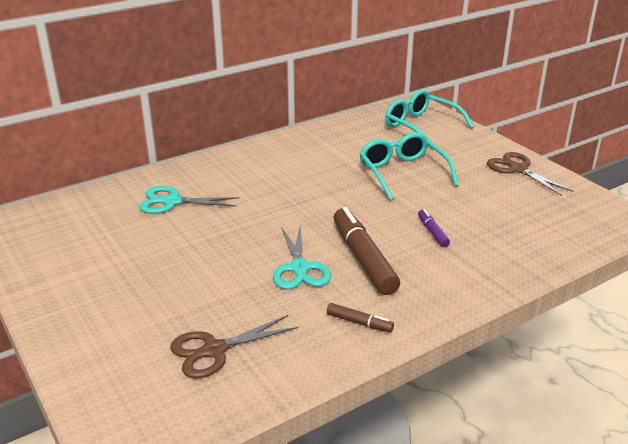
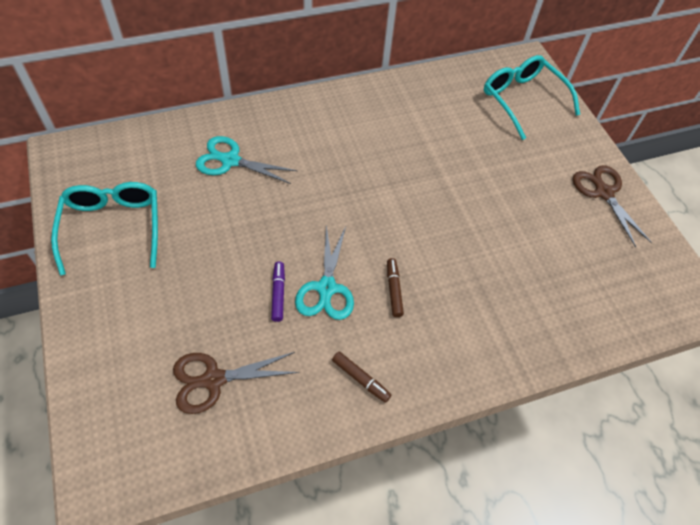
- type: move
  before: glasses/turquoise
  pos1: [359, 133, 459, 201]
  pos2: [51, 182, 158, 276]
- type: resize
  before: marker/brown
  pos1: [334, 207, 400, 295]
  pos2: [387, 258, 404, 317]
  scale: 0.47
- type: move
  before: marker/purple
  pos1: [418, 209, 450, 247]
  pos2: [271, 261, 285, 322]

========================

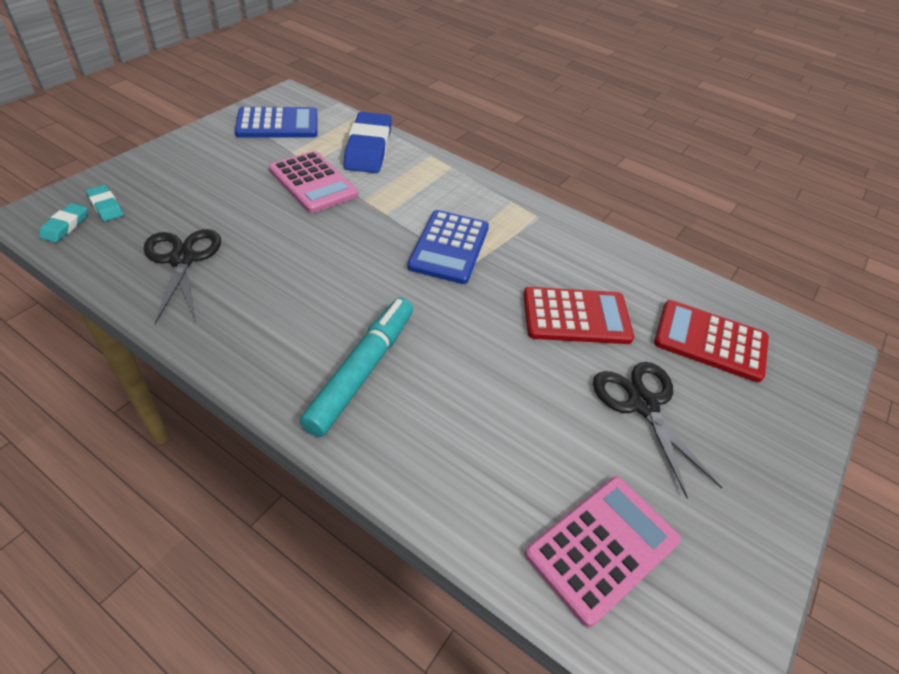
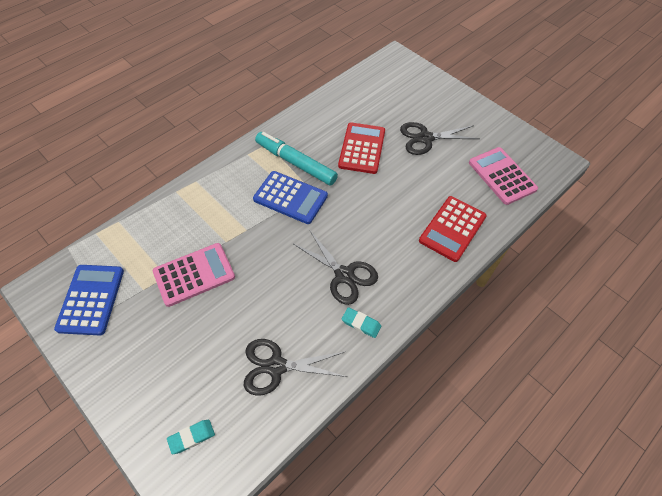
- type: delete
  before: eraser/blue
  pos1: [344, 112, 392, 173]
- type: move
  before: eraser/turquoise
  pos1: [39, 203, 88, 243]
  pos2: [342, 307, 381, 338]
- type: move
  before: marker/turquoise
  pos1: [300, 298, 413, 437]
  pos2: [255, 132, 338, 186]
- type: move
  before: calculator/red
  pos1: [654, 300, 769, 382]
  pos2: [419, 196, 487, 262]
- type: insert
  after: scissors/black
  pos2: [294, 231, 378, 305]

========================

_WORK TO BE COMPLETED:_
Among the lines above, repeat exactly those from the line with "pos2: [342, 307, 381, 338]" to the line with "pos2: [294, 231, 378, 305]", counting both ends.

_SOLUTION FOR THIS PROBLEM:_
  pos2: [342, 307, 381, 338]
- type: move
  before: marker/turquoise
  pos1: [300, 298, 413, 437]
  pos2: [255, 132, 338, 186]
- type: move
  before: calculator/red
  pos1: [654, 300, 769, 382]
  pos2: [419, 196, 487, 262]
- type: insert
  after: scissors/black
  pos2: [294, 231, 378, 305]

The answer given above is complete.